Segment Open

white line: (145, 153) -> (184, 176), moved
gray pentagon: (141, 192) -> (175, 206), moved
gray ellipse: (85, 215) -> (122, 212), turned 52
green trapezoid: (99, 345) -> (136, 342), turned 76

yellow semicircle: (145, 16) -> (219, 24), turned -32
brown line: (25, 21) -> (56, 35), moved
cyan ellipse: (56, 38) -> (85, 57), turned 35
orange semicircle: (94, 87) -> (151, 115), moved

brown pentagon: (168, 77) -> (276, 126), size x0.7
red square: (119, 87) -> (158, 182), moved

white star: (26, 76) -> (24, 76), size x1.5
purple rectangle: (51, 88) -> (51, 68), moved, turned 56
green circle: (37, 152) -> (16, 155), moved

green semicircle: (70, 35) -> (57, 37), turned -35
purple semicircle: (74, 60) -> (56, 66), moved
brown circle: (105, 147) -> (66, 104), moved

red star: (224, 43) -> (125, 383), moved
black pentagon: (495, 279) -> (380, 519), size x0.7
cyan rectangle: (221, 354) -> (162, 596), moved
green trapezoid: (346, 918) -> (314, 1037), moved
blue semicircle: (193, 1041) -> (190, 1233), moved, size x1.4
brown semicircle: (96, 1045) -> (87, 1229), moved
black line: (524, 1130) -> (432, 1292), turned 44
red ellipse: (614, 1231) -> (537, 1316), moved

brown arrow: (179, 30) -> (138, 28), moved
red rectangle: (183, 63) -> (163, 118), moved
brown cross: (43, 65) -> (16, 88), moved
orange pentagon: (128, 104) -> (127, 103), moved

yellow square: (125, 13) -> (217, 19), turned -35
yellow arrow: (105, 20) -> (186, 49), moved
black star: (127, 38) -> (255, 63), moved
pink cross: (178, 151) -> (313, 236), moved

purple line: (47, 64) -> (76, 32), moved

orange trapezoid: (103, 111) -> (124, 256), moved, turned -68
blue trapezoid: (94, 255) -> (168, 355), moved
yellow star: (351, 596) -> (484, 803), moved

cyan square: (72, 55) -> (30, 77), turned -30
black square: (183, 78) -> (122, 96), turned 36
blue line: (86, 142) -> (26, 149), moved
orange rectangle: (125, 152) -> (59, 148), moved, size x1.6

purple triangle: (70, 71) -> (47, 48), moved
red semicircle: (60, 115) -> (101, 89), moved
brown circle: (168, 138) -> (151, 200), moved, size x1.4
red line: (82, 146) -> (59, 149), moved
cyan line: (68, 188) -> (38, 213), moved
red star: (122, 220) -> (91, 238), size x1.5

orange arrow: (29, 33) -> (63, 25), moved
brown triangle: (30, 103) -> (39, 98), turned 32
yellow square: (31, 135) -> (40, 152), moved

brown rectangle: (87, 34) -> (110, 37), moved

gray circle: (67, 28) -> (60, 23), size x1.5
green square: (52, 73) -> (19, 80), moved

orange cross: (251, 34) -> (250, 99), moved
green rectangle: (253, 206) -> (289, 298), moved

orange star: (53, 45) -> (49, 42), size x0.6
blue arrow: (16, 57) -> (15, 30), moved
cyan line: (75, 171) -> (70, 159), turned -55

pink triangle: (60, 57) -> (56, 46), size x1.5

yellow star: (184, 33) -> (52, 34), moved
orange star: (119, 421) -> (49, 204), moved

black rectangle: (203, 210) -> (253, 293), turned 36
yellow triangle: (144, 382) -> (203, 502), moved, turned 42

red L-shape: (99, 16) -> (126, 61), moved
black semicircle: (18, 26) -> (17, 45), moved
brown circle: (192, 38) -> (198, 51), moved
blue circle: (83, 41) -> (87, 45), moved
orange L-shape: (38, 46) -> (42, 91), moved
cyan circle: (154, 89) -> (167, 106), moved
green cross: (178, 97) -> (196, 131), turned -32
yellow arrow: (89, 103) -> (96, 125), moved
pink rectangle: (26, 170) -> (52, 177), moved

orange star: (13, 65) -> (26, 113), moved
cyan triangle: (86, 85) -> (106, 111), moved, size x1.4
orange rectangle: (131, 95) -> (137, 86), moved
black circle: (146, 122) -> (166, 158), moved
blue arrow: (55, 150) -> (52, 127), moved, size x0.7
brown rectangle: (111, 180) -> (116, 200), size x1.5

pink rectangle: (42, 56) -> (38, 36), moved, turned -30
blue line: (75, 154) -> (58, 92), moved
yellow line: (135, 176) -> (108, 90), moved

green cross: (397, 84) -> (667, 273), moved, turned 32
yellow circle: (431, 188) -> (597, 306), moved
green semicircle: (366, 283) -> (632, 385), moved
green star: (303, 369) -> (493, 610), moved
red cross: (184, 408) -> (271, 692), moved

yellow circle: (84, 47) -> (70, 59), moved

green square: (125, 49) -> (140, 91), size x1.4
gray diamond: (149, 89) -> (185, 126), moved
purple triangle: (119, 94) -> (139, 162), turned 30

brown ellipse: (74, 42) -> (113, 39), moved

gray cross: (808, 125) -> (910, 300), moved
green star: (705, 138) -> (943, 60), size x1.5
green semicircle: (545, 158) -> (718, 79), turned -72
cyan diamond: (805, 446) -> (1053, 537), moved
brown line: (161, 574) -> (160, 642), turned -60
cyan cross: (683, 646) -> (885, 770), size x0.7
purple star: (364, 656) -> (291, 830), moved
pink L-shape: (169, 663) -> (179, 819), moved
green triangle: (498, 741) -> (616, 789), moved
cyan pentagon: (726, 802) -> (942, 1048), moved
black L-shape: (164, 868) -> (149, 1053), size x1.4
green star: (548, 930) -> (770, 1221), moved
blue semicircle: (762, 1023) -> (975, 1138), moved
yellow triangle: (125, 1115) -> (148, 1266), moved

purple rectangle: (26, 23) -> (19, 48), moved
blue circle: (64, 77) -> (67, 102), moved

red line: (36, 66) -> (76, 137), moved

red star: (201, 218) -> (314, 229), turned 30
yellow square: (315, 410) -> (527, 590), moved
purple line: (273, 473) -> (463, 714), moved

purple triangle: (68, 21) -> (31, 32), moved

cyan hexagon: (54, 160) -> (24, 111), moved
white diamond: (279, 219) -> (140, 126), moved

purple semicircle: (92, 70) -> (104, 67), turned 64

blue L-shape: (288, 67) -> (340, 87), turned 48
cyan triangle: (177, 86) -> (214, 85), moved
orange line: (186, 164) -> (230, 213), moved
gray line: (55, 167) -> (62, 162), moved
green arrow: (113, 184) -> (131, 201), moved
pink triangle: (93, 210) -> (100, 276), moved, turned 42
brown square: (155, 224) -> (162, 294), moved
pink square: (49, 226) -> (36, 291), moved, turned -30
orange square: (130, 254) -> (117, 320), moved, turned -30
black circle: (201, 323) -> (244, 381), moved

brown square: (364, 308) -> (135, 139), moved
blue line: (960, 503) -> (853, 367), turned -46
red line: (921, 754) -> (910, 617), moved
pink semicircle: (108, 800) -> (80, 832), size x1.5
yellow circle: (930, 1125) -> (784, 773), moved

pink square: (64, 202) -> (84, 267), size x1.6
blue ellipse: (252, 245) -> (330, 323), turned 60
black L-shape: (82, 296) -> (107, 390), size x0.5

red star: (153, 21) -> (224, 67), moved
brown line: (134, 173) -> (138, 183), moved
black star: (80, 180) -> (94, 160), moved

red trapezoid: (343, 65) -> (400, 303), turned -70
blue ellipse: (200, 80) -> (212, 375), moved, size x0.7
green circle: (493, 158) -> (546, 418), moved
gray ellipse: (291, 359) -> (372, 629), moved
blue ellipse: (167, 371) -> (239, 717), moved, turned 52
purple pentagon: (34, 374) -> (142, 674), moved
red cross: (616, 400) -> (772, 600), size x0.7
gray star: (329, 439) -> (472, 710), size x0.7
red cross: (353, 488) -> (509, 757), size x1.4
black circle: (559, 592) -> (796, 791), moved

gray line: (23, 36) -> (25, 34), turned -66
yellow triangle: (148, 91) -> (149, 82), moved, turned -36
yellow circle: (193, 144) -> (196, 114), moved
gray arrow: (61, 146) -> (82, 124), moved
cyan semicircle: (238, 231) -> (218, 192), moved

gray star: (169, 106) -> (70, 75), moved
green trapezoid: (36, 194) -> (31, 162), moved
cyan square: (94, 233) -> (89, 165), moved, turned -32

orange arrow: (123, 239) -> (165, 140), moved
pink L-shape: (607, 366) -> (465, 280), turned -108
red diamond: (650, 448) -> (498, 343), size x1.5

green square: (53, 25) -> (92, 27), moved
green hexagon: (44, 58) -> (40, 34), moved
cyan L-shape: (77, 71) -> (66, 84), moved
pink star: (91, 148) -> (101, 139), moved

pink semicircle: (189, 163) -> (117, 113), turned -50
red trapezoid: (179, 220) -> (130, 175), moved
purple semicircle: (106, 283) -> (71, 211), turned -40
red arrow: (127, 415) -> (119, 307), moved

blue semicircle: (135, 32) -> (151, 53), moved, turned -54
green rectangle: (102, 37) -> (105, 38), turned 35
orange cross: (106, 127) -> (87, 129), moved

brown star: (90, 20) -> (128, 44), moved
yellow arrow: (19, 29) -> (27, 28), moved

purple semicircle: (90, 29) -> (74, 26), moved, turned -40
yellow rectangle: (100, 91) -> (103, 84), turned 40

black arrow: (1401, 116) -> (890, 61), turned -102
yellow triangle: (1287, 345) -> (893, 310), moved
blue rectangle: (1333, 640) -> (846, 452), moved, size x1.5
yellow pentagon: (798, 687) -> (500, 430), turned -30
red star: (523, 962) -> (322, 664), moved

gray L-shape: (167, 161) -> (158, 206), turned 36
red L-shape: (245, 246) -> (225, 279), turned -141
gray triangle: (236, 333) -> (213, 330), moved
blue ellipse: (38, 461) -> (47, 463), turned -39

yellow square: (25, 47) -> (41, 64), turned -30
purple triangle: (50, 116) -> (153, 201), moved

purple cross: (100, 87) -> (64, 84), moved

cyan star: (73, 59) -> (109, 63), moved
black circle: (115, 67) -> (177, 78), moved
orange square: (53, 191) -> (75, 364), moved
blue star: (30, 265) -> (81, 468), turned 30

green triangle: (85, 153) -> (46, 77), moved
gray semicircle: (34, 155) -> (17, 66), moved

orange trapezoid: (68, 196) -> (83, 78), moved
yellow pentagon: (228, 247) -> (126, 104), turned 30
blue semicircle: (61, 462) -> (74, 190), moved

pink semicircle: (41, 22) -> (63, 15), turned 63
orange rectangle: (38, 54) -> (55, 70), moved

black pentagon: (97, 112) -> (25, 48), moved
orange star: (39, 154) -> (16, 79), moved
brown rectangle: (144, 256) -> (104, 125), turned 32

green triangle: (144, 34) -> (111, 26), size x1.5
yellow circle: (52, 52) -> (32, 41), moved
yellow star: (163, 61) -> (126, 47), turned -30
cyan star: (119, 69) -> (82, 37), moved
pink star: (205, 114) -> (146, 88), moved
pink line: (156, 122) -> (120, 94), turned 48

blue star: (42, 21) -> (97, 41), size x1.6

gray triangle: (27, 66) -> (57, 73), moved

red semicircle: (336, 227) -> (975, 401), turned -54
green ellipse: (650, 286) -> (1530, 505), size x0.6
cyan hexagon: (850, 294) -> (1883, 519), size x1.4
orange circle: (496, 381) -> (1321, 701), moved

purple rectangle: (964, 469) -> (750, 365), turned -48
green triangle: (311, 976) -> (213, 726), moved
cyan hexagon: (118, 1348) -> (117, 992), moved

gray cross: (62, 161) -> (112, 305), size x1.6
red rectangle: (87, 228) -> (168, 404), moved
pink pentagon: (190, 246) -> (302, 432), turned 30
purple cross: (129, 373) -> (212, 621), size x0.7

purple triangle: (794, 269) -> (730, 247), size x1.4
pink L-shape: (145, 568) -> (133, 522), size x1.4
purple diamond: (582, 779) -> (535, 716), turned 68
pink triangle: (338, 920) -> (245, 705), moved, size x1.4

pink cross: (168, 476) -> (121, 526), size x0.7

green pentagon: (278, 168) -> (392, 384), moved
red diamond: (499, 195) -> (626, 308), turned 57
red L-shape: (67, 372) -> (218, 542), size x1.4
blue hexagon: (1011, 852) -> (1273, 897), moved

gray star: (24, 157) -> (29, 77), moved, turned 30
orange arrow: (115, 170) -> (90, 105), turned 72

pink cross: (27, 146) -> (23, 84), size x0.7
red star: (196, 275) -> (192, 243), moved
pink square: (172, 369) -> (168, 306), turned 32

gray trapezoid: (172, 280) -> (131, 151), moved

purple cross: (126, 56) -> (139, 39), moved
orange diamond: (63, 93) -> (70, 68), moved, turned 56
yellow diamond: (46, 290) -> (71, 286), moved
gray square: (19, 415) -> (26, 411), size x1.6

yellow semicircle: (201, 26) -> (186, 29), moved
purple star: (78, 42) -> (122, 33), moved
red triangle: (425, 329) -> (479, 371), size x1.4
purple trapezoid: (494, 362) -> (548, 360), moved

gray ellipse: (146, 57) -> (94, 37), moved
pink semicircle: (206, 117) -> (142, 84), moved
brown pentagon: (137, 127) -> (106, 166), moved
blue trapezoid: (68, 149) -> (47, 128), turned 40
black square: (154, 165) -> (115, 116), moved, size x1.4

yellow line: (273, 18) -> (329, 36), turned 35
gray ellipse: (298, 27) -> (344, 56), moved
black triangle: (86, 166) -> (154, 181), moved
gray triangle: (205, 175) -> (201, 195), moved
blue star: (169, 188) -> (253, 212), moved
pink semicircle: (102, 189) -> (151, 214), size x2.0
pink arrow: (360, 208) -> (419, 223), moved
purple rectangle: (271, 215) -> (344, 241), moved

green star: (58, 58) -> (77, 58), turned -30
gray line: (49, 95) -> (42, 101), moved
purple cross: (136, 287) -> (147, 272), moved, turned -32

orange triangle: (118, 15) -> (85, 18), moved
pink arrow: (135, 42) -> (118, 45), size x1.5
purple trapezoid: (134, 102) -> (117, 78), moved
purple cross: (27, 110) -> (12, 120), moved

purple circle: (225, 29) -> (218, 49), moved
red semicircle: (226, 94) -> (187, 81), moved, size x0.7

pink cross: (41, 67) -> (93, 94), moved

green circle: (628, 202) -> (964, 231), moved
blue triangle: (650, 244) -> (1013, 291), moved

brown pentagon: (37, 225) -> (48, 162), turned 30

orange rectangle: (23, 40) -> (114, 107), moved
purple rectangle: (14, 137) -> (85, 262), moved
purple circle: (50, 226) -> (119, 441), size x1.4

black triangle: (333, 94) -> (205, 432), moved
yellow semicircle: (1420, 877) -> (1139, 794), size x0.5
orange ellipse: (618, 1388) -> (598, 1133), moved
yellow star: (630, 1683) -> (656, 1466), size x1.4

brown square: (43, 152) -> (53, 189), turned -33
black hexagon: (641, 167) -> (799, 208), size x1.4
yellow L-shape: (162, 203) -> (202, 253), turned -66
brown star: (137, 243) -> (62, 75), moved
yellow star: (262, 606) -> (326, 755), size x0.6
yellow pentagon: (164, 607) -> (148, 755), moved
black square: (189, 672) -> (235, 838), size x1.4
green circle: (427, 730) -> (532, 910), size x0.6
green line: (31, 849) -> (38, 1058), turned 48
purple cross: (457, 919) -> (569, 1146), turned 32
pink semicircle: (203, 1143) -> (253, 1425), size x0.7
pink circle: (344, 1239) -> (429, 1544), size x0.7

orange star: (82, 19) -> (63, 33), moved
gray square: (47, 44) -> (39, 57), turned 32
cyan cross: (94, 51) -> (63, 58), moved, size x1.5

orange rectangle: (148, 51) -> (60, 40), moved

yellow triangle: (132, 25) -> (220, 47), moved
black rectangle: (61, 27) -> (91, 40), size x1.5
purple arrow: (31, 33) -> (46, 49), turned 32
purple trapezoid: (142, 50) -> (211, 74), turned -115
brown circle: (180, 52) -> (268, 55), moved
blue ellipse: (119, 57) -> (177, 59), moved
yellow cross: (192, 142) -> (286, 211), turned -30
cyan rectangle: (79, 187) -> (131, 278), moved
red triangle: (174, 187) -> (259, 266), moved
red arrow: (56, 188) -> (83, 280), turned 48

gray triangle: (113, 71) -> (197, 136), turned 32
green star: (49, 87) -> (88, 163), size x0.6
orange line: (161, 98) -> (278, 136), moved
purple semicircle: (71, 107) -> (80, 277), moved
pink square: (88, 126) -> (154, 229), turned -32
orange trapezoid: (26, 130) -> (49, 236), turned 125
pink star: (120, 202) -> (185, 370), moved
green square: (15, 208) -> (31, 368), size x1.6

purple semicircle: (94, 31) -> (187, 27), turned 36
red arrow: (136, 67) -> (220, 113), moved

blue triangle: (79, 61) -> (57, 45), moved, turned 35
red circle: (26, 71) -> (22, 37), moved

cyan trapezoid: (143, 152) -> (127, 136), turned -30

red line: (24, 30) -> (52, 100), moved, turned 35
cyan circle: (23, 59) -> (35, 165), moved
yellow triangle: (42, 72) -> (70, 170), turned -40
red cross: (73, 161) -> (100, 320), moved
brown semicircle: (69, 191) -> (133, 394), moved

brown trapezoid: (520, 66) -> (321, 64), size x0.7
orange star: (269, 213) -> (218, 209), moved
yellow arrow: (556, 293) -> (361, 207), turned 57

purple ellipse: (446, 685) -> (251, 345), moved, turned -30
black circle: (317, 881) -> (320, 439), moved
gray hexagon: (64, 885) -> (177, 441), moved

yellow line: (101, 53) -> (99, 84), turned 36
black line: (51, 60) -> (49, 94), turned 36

Segment Closed

### The problem
Please copy the lines above from the line with "yellow circle: (84, 47) -> (70, 59), moved" up to and including the line with "purple star: (364, 656) -> (291, 830), moved", exactly as written and with nothing else.

### Completed exercise
yellow circle: (84, 47) -> (70, 59), moved

green square: (125, 49) -> (140, 91), size x1.4
gray diamond: (149, 89) -> (185, 126), moved
purple triangle: (119, 94) -> (139, 162), turned 30

brown ellipse: (74, 42) -> (113, 39), moved

gray cross: (808, 125) -> (910, 300), moved
green star: (705, 138) -> (943, 60), size x1.5
green semicircle: (545, 158) -> (718, 79), turned -72
cyan diamond: (805, 446) -> (1053, 537), moved
brown line: (161, 574) -> (160, 642), turned -60
cyan cross: (683, 646) -> (885, 770), size x0.7
purple star: (364, 656) -> (291, 830), moved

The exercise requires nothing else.